--- Task inputs Enclosed Below ---
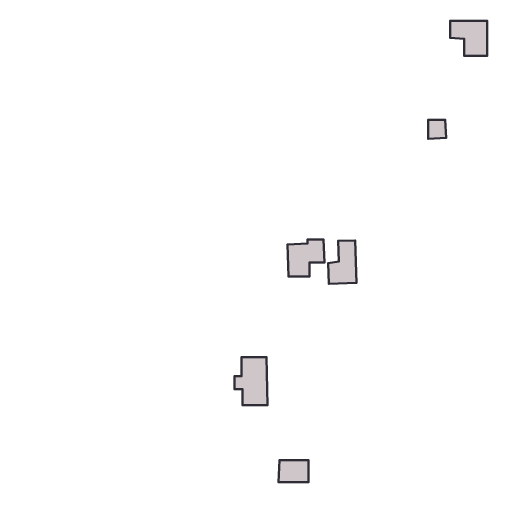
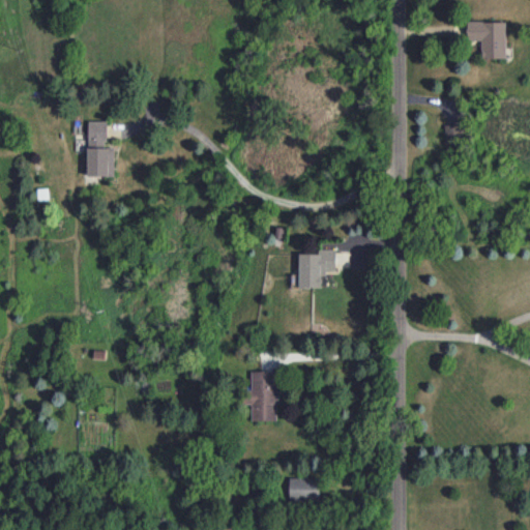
building: none -> [87,121,114,177]
building: [328,240,357,284] -> none

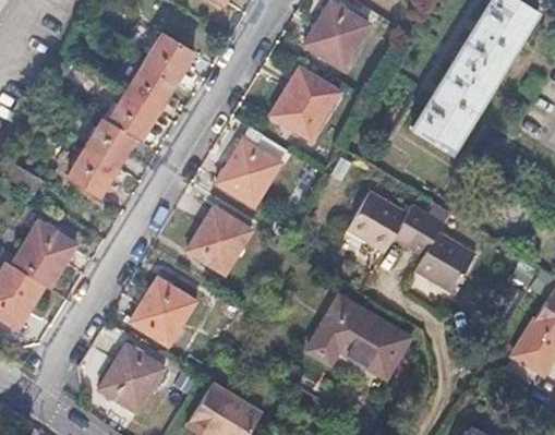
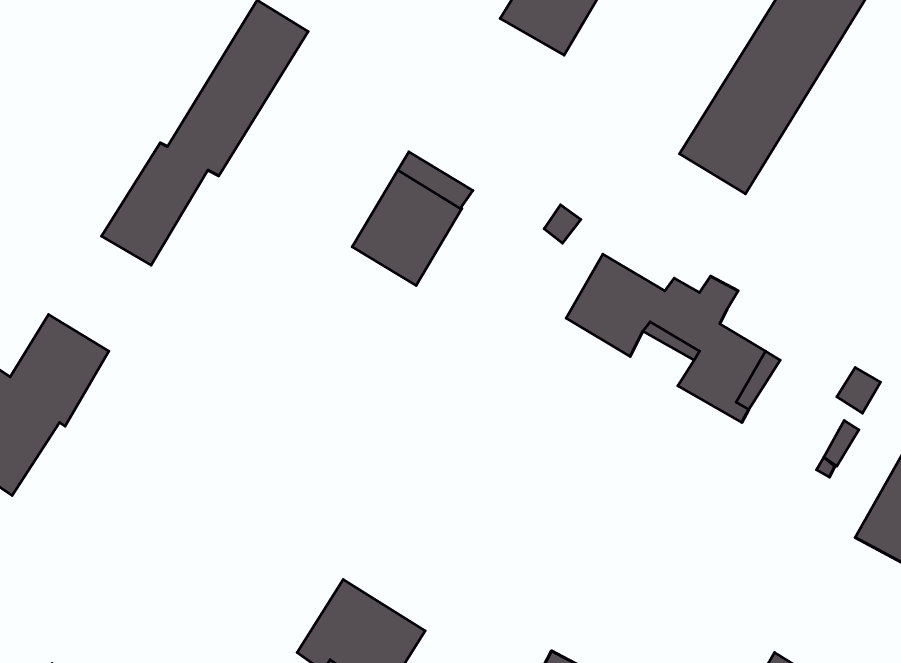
building: [270,67,337,136] -> none
building: [188,207,253,275] -> none
building: [126,278,193,346] -> none
building: [306,291,410,373] -> none
building: [97,345,161,411] -> none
--- End of Enclosed Task inputs ---
A word-for-word restatement of the records above from the line containing "building: [270,67,337,136] -> none" to their final line is all the answer should hold.

=== Result for this exercise ===
building: [270,67,337,136] -> none
building: [188,207,253,275] -> none
building: [126,278,193,346] -> none
building: [306,291,410,373] -> none
building: [97,345,161,411] -> none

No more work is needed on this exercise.